### WHAT THE TASK REQUIRES
Pictures are to be excluded. Please print only the lines from the one containing "turquoise pan [624,278,707,322]" through the end of the data, exactly as they appear.

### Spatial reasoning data
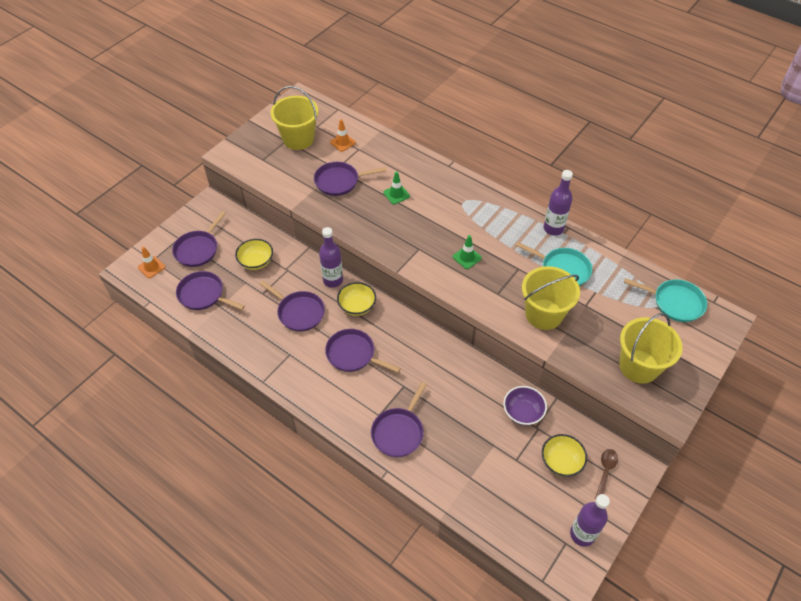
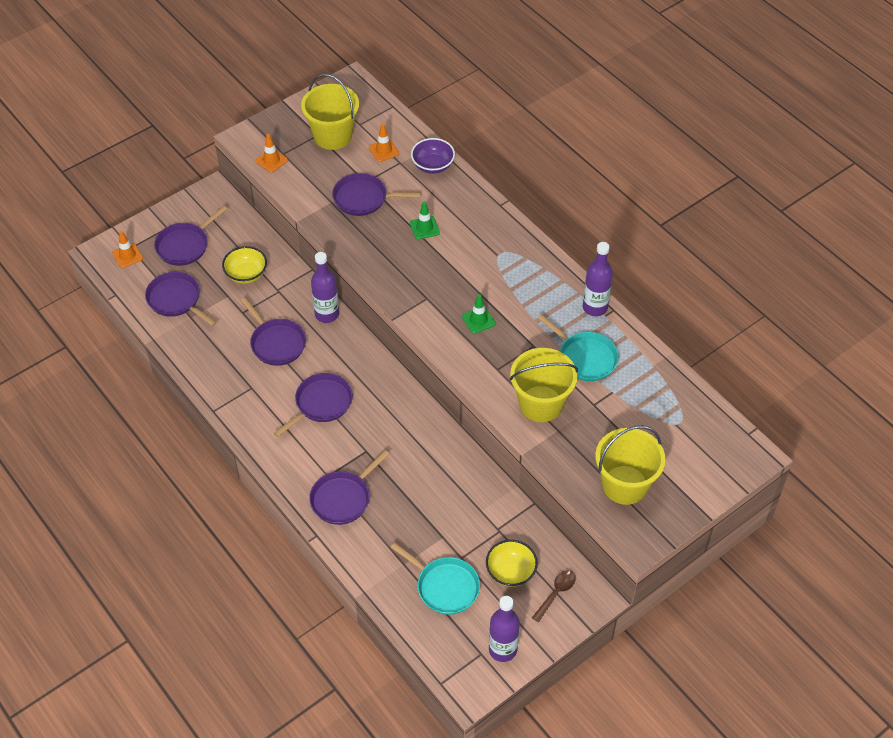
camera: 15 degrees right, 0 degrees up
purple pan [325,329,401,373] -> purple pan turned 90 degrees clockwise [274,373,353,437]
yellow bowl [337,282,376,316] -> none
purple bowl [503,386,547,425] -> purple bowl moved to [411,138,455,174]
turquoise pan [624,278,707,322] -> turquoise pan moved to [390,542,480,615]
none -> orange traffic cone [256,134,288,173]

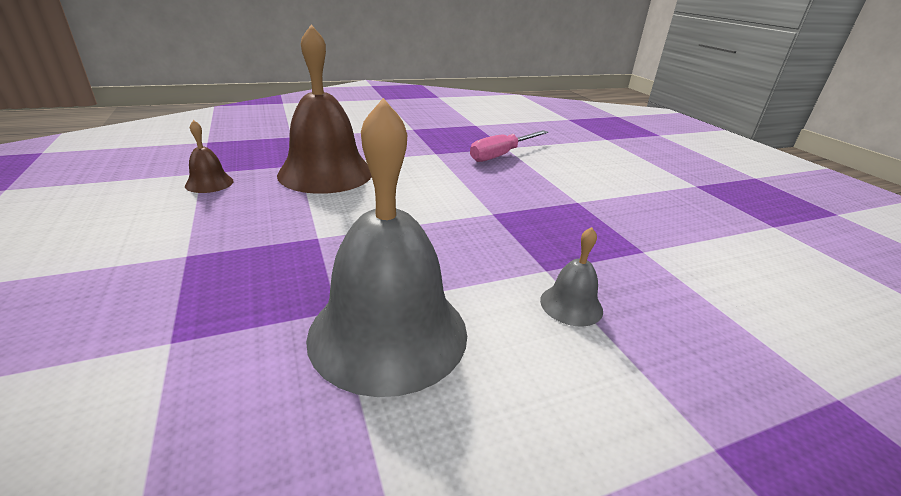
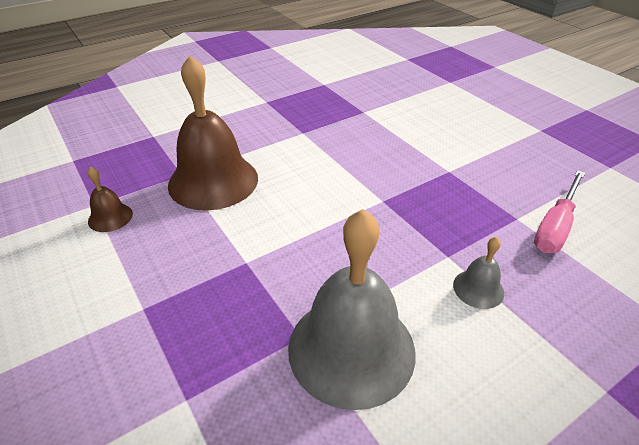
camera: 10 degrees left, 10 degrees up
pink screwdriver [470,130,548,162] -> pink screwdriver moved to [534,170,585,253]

### RESULT FOR THIS EXERCISE
turquoise pan [624,278,707,322] -> turquoise pan moved to [390,542,480,615]
none -> orange traffic cone [256,134,288,173]

camera: 10 degrees left, 10 degrees up
pink screwdriver [470,130,548,162] -> pink screwdriver moved to [534,170,585,253]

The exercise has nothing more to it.